Start of Block
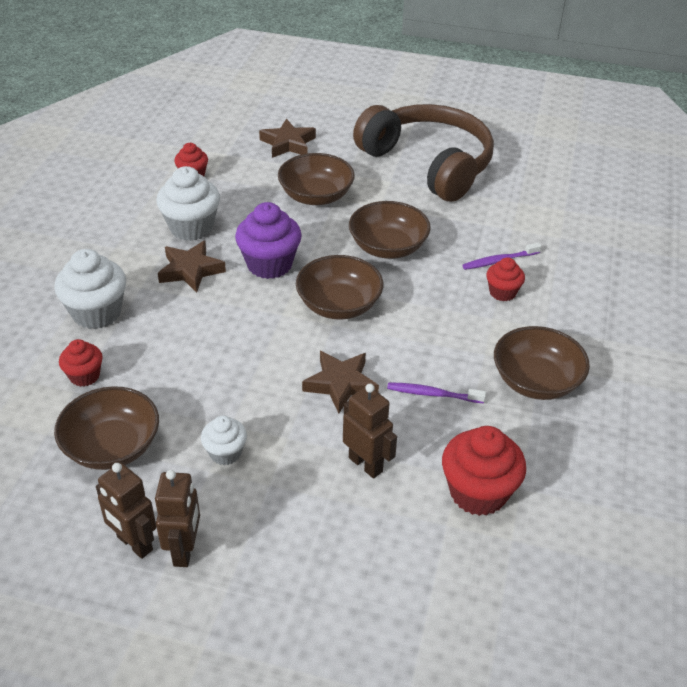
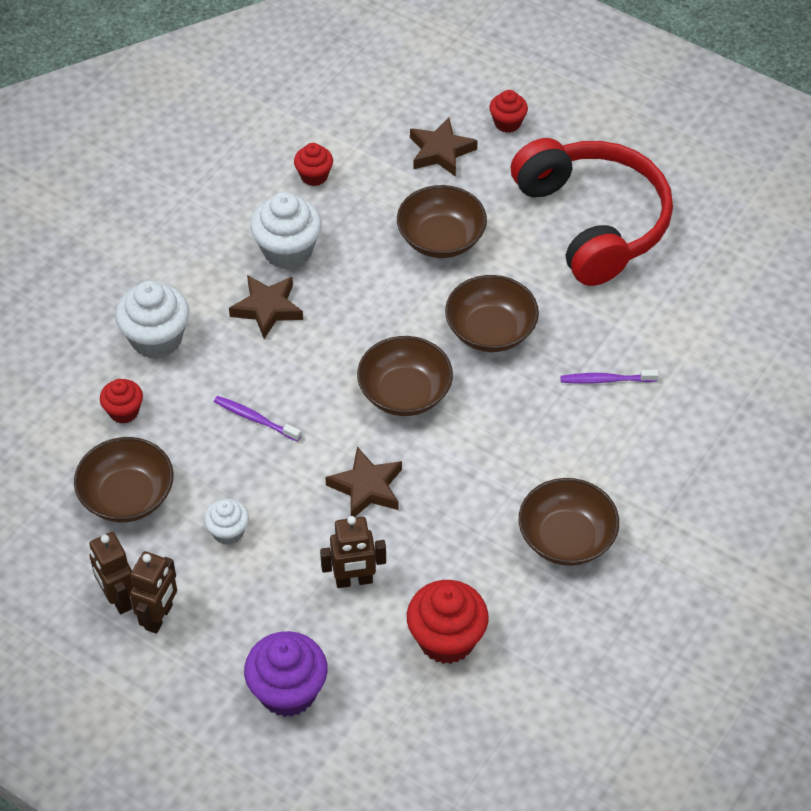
camera: 20 degrees right, 10 degrees up
(269, 264) = (352, 322): purple cupcake -> purple cupcake (288, 691)
(366, 464) = (354, 580): brown robot -> brown robot turned 105 degrees clockwise
(429, 164) = (594, 221): brown headphones -> red headphones
(433, 394) = (453, 524): purple toothbrush -> purple toothbrush (255, 419)
(502, 292) = (588, 422): red cupcake -> red cupcake (507, 123)

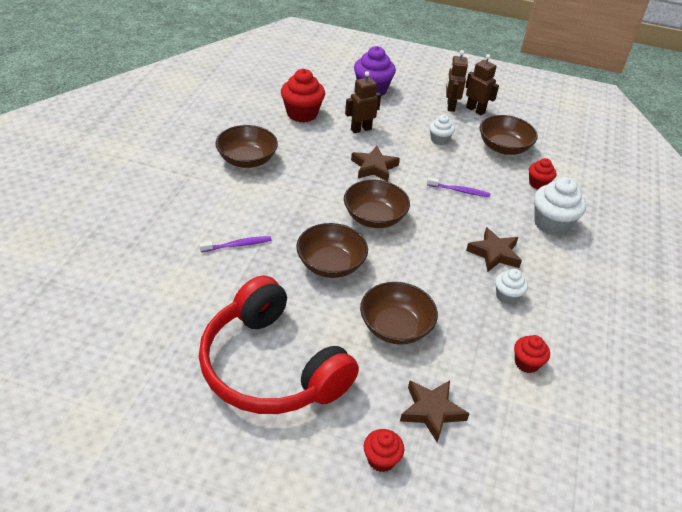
camera: 160 degrees right, 10 degrees down
(287, 250) = (507, 296): white cupcake -> white cupcake, size x0.57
End of Block
Problem to solve: Reproduce verbatim the lines of the material above, beginning with its first line and ending with the line that contains "(433, 394) = (453, 524): purple"; skip pictures.

Result for this task:
camera: 20 degrees right, 10 degrees up
(269, 264) = (352, 322): purple cupcake -> purple cupcake (288, 691)
(366, 464) = (354, 580): brown robot -> brown robot turned 105 degrees clockwise
(429, 164) = (594, 221): brown headphones -> red headphones
(433, 394) = (453, 524): purple toothbrush -> purple toothbrush (255, 419)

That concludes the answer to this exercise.